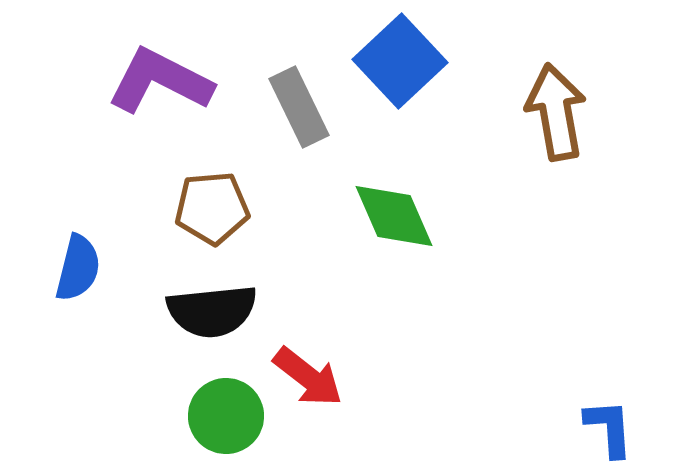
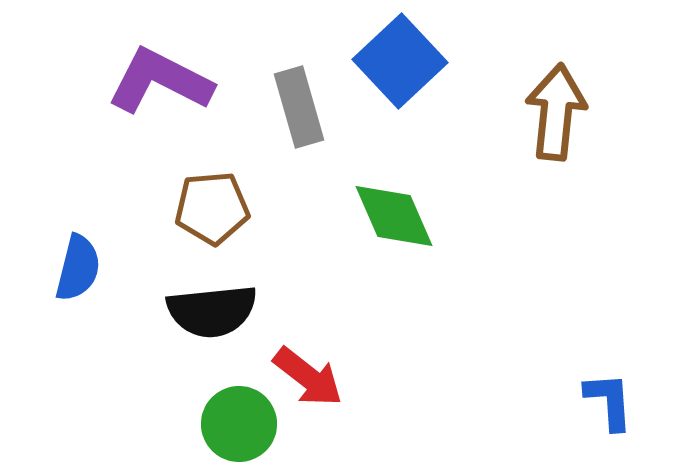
gray rectangle: rotated 10 degrees clockwise
brown arrow: rotated 16 degrees clockwise
green circle: moved 13 px right, 8 px down
blue L-shape: moved 27 px up
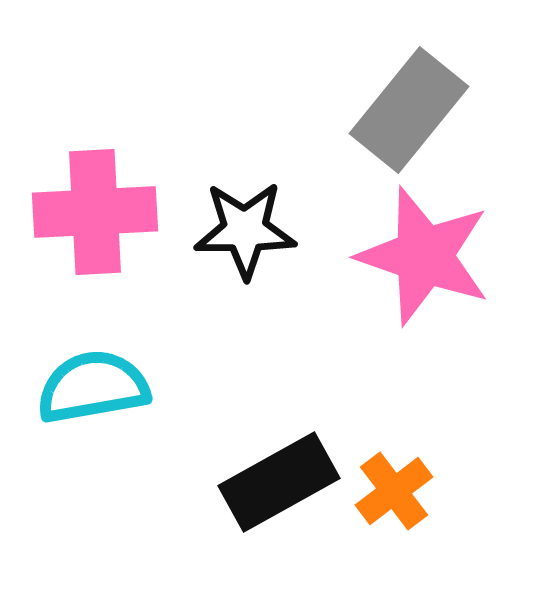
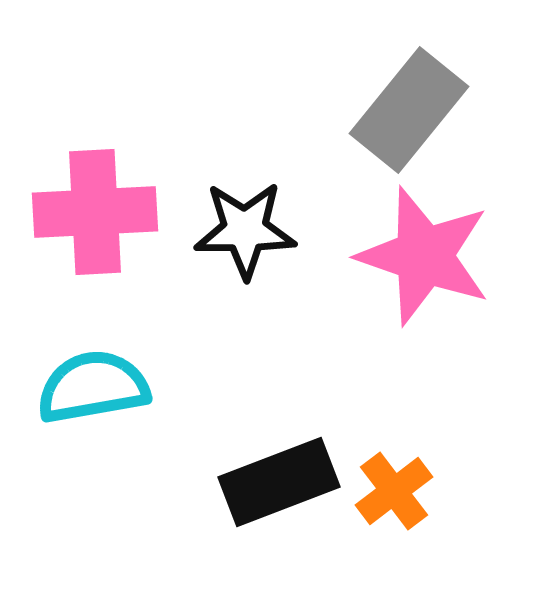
black rectangle: rotated 8 degrees clockwise
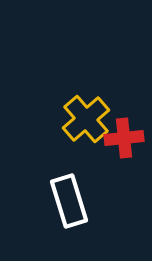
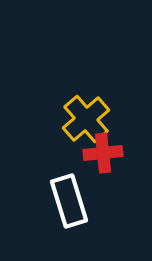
red cross: moved 21 px left, 15 px down
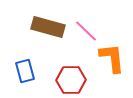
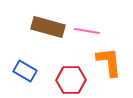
pink line: moved 1 px right; rotated 35 degrees counterclockwise
orange L-shape: moved 3 px left, 4 px down
blue rectangle: rotated 45 degrees counterclockwise
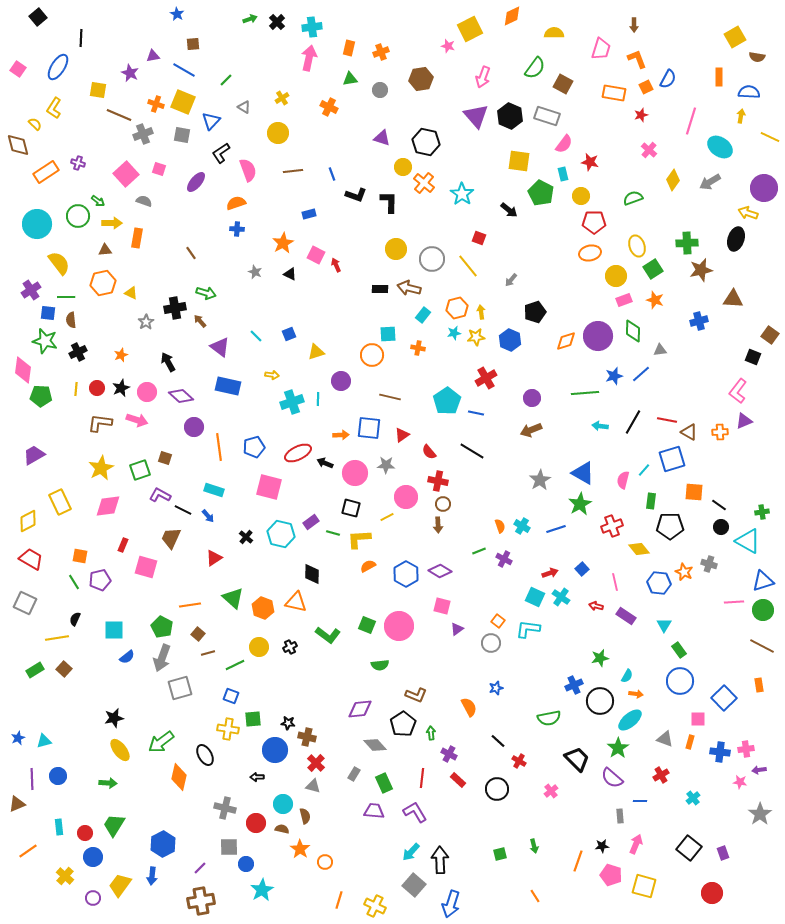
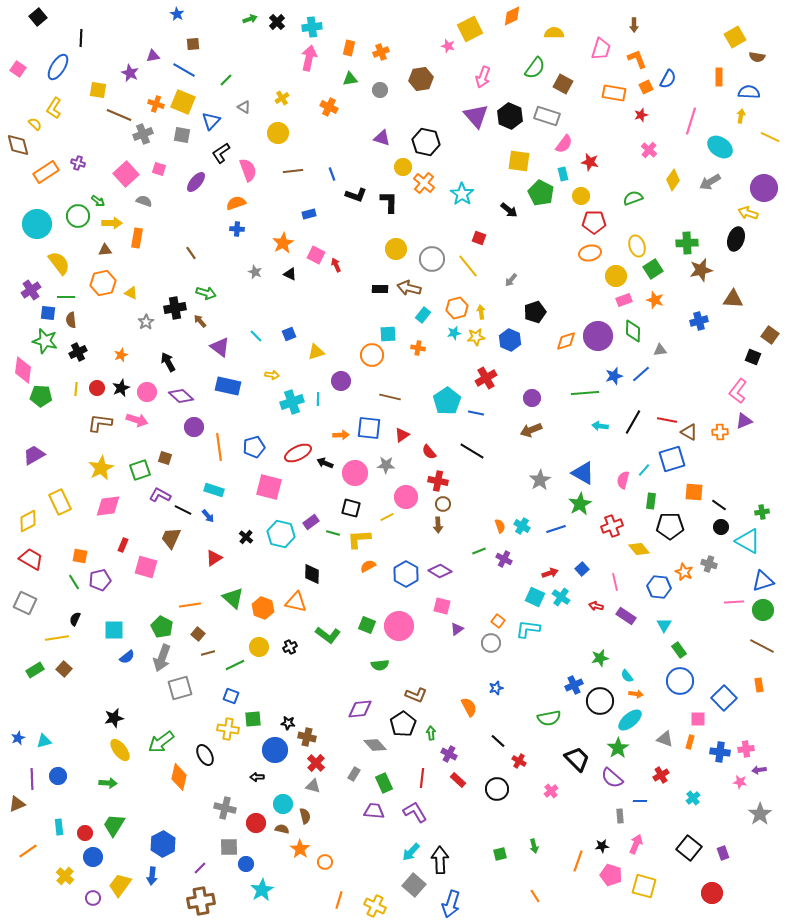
blue hexagon at (659, 583): moved 4 px down
cyan semicircle at (627, 676): rotated 112 degrees clockwise
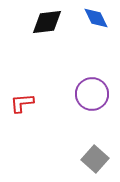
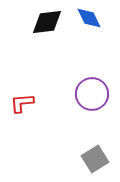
blue diamond: moved 7 px left
gray square: rotated 16 degrees clockwise
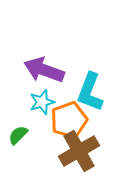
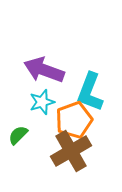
orange pentagon: moved 5 px right
brown cross: moved 8 px left
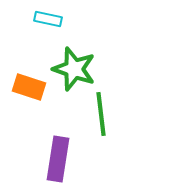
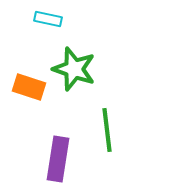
green line: moved 6 px right, 16 px down
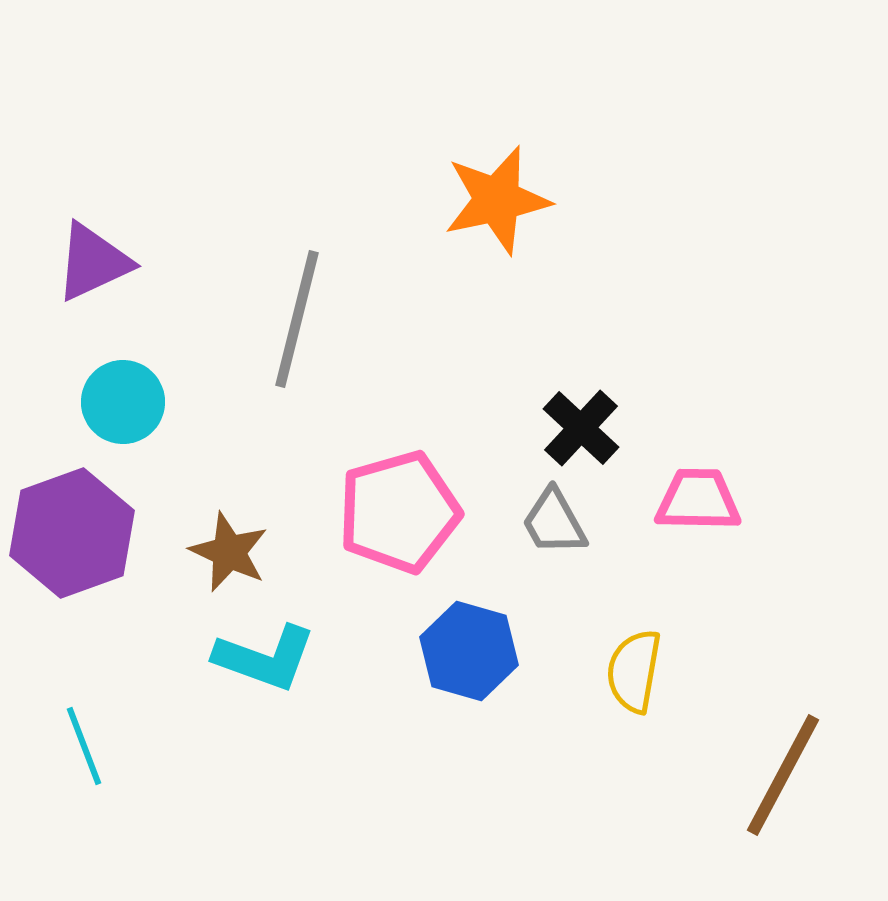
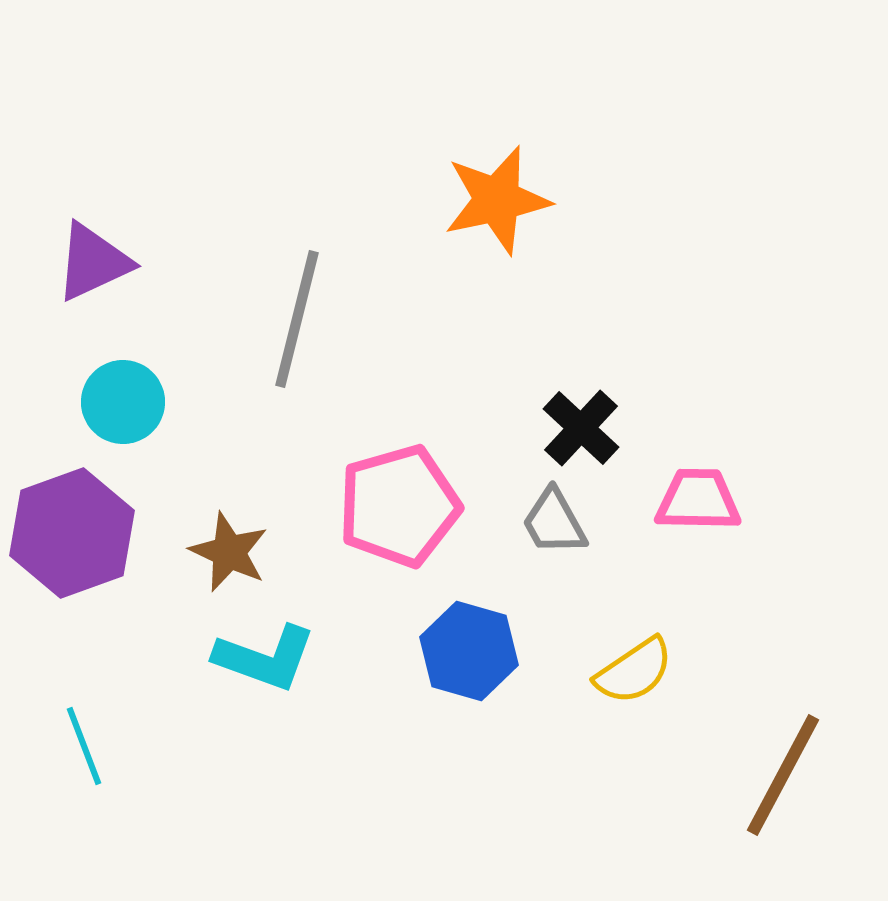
pink pentagon: moved 6 px up
yellow semicircle: rotated 134 degrees counterclockwise
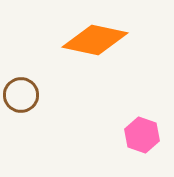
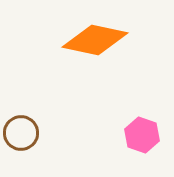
brown circle: moved 38 px down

# # # # # # #

WORK TASK. For your answer, write out the data exactly and drop every picture.

EXPECTED ANSWER.
gray rectangle: rotated 10 degrees clockwise
brown arrow: rotated 16 degrees clockwise
green circle: moved 13 px right, 8 px down
blue L-shape: moved 27 px up
black rectangle: rotated 8 degrees clockwise
red cross: moved 21 px left, 15 px down
pink line: moved 1 px right; rotated 35 degrees counterclockwise
orange L-shape: moved 3 px left, 4 px down
blue rectangle: rotated 45 degrees counterclockwise
blue hexagon at (659, 583): moved 4 px down
cyan semicircle at (627, 676): rotated 112 degrees clockwise
blue diamond: moved 7 px left
gray square: rotated 16 degrees clockwise
orange pentagon: moved 5 px right
brown cross: moved 8 px left
green line: moved 6 px right, 16 px down
pink pentagon: moved 6 px up
yellow semicircle: rotated 134 degrees counterclockwise
brown circle: moved 38 px down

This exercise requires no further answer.